--- To-do item ---
From the records below, transcribe exactly the lines that begin at the line with "orange bucket [435,233,481,289] -> none" and end at the line with "pink flashlight [417,560,497,654]", both included.

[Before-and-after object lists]
----
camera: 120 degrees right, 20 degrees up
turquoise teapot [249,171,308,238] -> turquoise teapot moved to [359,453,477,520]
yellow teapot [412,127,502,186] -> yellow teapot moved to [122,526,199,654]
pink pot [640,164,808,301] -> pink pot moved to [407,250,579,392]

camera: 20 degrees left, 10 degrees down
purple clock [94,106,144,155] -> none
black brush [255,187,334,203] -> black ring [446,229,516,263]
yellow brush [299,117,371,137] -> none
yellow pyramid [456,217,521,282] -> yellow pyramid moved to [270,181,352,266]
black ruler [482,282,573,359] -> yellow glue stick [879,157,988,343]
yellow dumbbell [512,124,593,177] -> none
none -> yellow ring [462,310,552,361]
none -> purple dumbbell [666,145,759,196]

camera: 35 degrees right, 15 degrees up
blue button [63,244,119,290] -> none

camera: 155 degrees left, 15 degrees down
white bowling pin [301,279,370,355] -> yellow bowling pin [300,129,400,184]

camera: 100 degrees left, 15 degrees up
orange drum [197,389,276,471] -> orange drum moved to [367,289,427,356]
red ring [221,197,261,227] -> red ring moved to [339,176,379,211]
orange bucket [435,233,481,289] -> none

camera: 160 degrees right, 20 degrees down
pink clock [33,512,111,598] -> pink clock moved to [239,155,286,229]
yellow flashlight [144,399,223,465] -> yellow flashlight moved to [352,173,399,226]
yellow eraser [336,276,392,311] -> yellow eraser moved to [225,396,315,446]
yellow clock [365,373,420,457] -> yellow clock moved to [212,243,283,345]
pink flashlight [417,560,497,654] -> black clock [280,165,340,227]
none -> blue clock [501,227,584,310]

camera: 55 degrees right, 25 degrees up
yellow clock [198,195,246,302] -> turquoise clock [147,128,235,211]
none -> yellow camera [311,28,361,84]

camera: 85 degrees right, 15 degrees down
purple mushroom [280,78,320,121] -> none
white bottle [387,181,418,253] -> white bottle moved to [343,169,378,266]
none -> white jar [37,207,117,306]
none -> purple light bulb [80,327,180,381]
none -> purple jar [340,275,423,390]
----
--- Answer to the exercise ---
orange bucket [435,233,481,289] -> none

camera: 160 degrees right, 20 degrees down
pink clock [33,512,111,598] -> pink clock moved to [239,155,286,229]
yellow flashlight [144,399,223,465] -> yellow flashlight moved to [352,173,399,226]
yellow eraser [336,276,392,311] -> yellow eraser moved to [225,396,315,446]
yellow clock [365,373,420,457] -> yellow clock moved to [212,243,283,345]
pink flashlight [417,560,497,654] -> black clock [280,165,340,227]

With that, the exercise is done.